Task objective:
Each entry should be copied as it stands, leaving the pictures behind.

──────────────────────────────

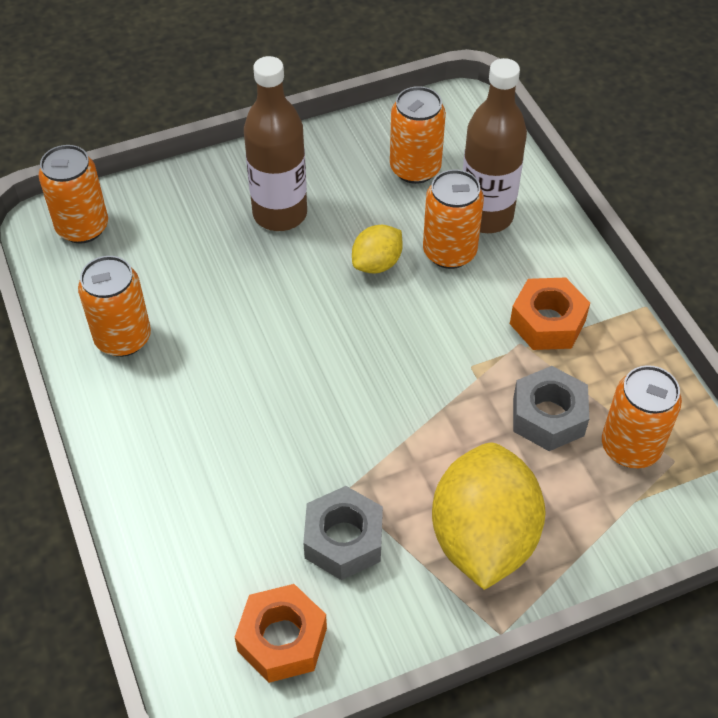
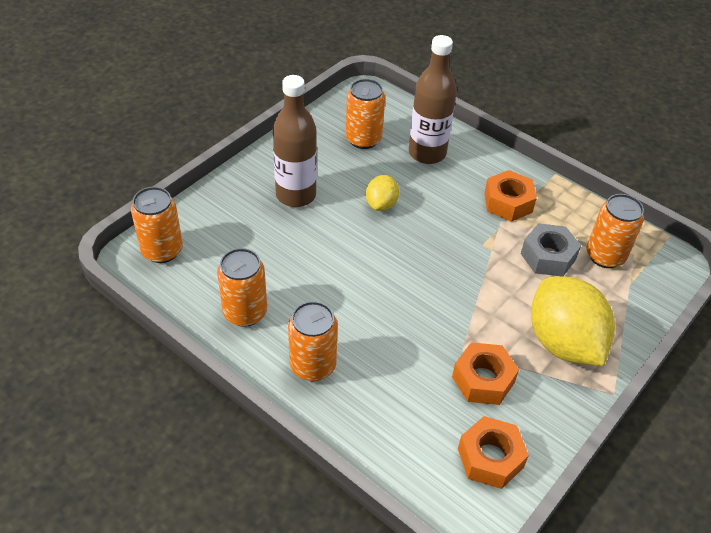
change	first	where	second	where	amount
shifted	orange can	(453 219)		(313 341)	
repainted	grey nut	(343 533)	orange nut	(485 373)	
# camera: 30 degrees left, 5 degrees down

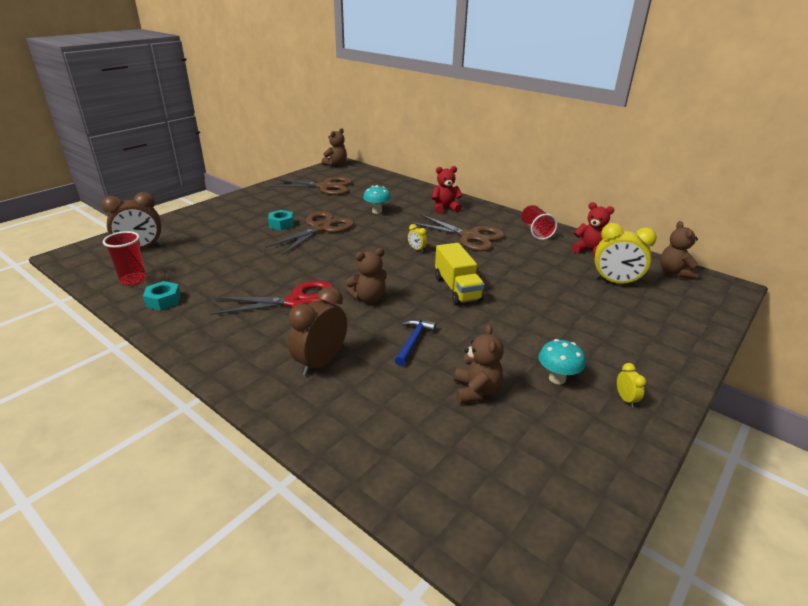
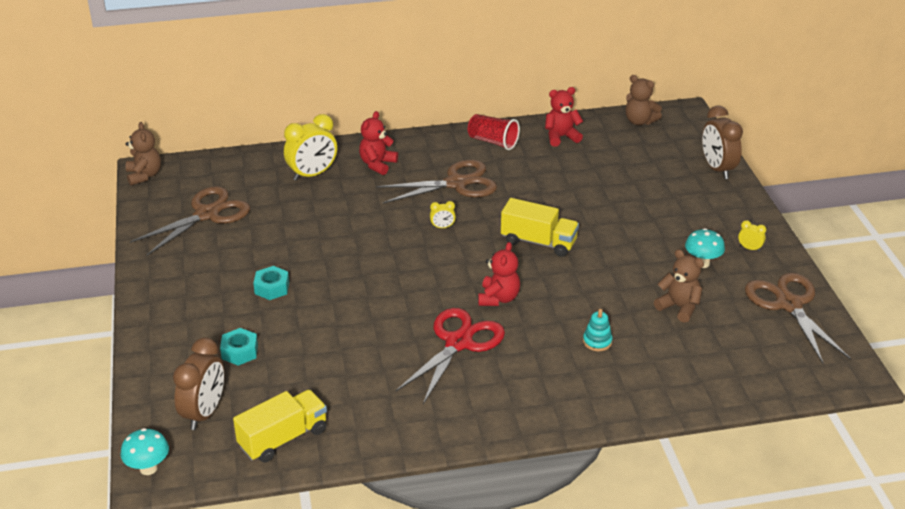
change	first	where	second	where	amount
gone	blue hammer	(415 342)			
new			turquoise stacking toy	(598 330)	
shifted	turquoise nut	(162 296)		(239 347)	
shifted	brown scissors	(309 233)		(798 318)	
shifted	brown clock	(317 331)		(722 142)	
shifted	turquoise mushroom	(377 199)		(145 451)	
shifted	yellow clock	(626 254)		(310 147)	
swapped	red cup	(125 258)	yellow truck	(280 426)	
repainted	brown teddy bear	(366 275)	red teddy bear	(499 274)	
# camera: 50 degrees left, 5 degrees up

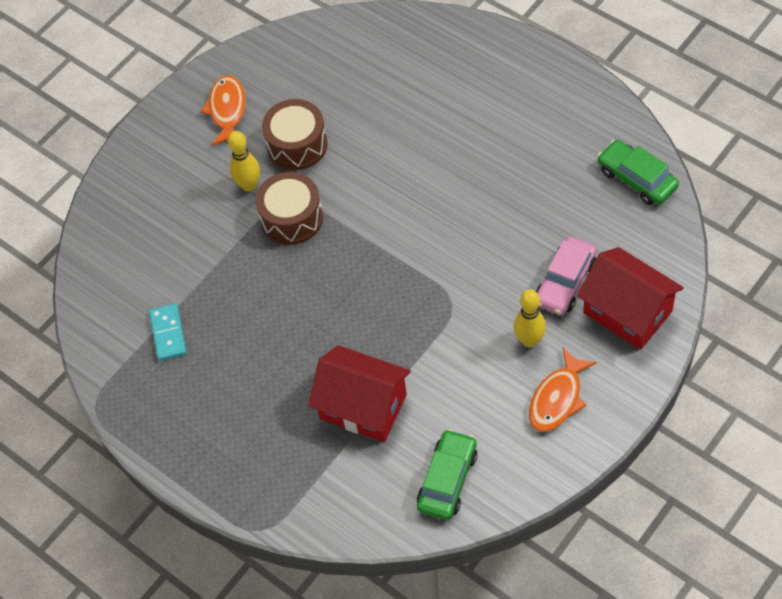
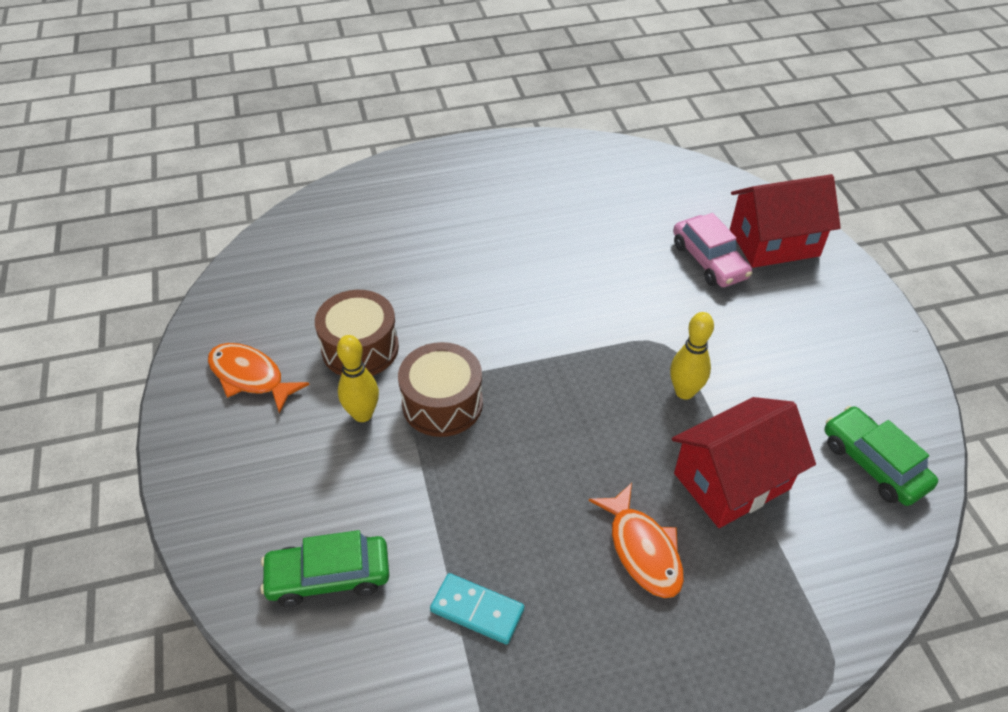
change	first	where	second	where	amount
shifted	yellow bowling pin	(530 318)		(692 356)	
shifted	orange fish	(563 390)		(636 540)	
shifted	green car	(638 172)		(324 568)	
# camera: 60 degrees left, 10 degrees down

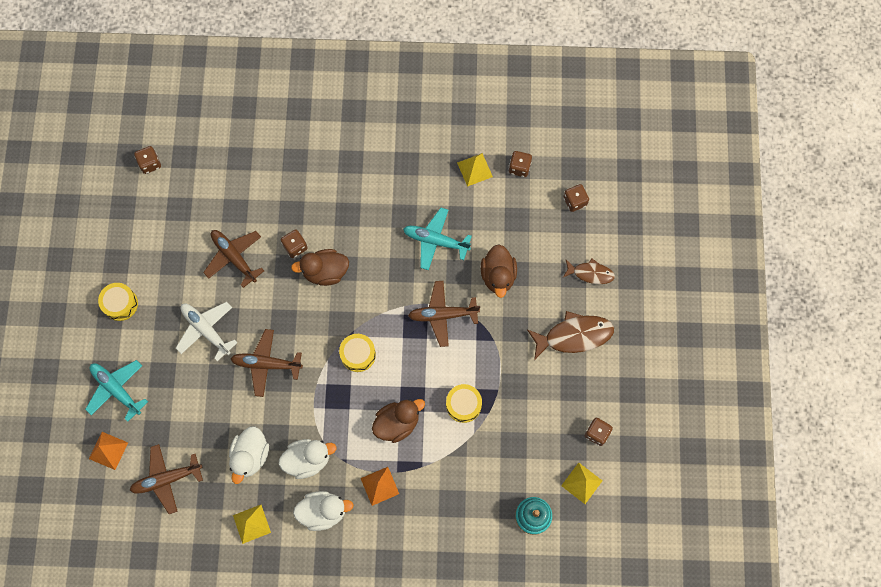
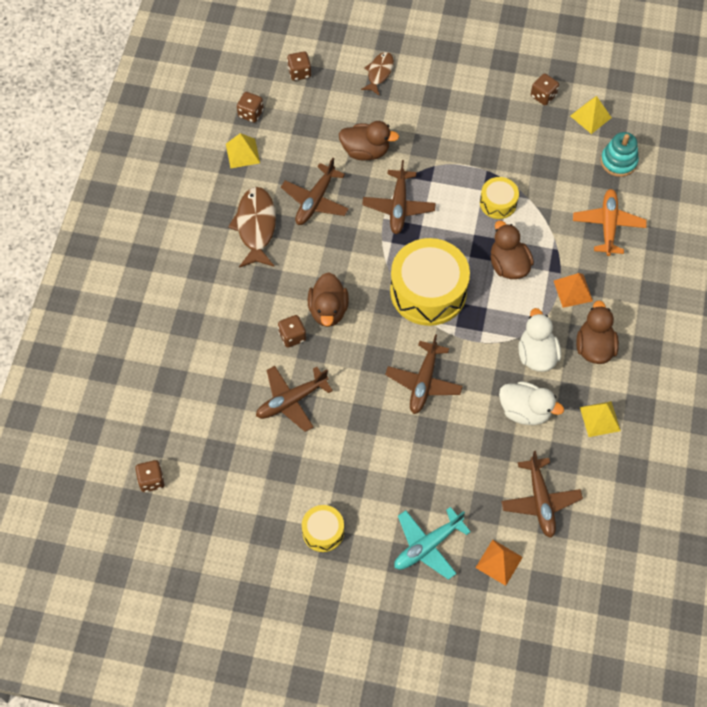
change	first	where	second	where	amount
gone	white plane	(207 331)			
new			orange plane	(610 222)	
shifted	brown fish	(570 335)		(252 227)	
repainted	white duck	(323 511)	brown duck	(597 332)	
repainted	turquoise plane	(437 239)	brown plane	(315 191)	
scaled	yellow drum	(357 353)		(430 282)	x2.00
# camera: 80 degrees left, 10 degrees down

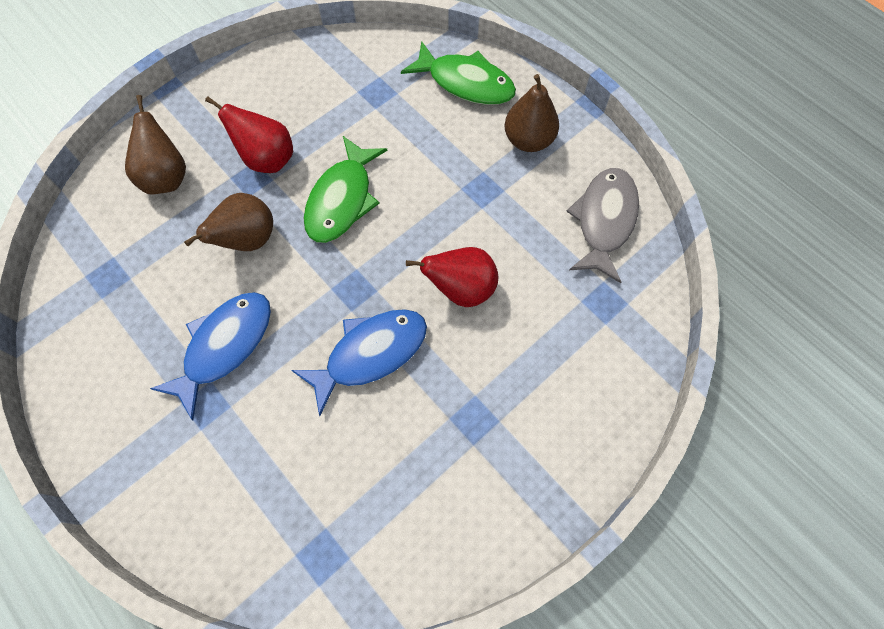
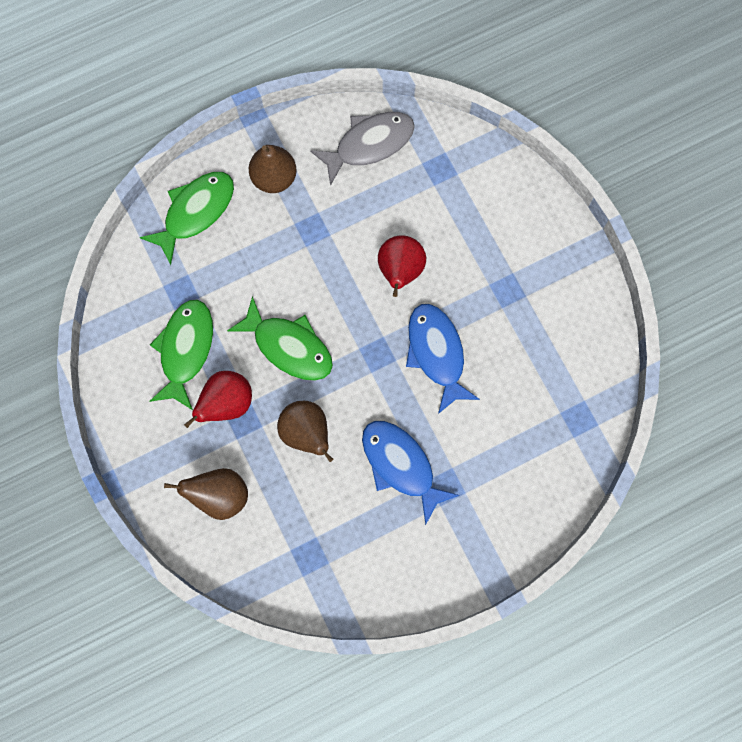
change	first	where	second	where	amount
new			green fish	(181 355)	
rotated	grey fish	(602 225)		(362 149)	120 degrees clockwise
# camera: 75 degrees left, 10 degrees up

──────────────────────────────

Result of this exercise:
change	first	where	second	where	amount
shifted	orange can	(453 219)		(313 341)	
repainted	grey nut	(343 533)	orange nut	(485 373)	
# camera: 30 degrees left, 5 degrees down

change	first	where	second	where	amount
gone	blue hammer	(415 342)			
new			turquoise stacking toy	(598 330)	
shifted	turquoise nut	(162 296)		(239 347)	
shifted	brown scissors	(309 233)		(798 318)	
shifted	brown clock	(317 331)		(722 142)	
shifted	turquoise mushroom	(377 199)		(145 451)	
shifted	yellow clock	(626 254)		(310 147)	
swapped	red cup	(125 258)	yellow truck	(280 426)	
repainted	brown teddy bear	(366 275)	red teddy bear	(499 274)	
# camera: 50 degrees left, 5 degrees up

change	first	where	second	where	amount
shifted	yellow bowling pin	(530 318)		(692 356)	
shifted	orange fish	(563 390)		(636 540)	
shifted	green car	(638 172)		(324 568)	
# camera: 60 degrees left, 10 degrees down

change	first	where	second	where	amount
gone	white plane	(207 331)			
new			orange plane	(610 222)	
shifted	brown fish	(570 335)		(252 227)	
repainted	white duck	(323 511)	brown duck	(597 332)	
repainted	turquoise plane	(437 239)	brown plane	(315 191)	
scaled	yellow drum	(357 353)		(430 282)	x2.00
# camera: 80 degrees left, 10 degrees down

change	first	where	second	where	amount
new			green fish	(181 355)	
rotated	grey fish	(602 225)		(362 149)	120 degrees clockwise
# camera: 75 degrees left, 10 degrees up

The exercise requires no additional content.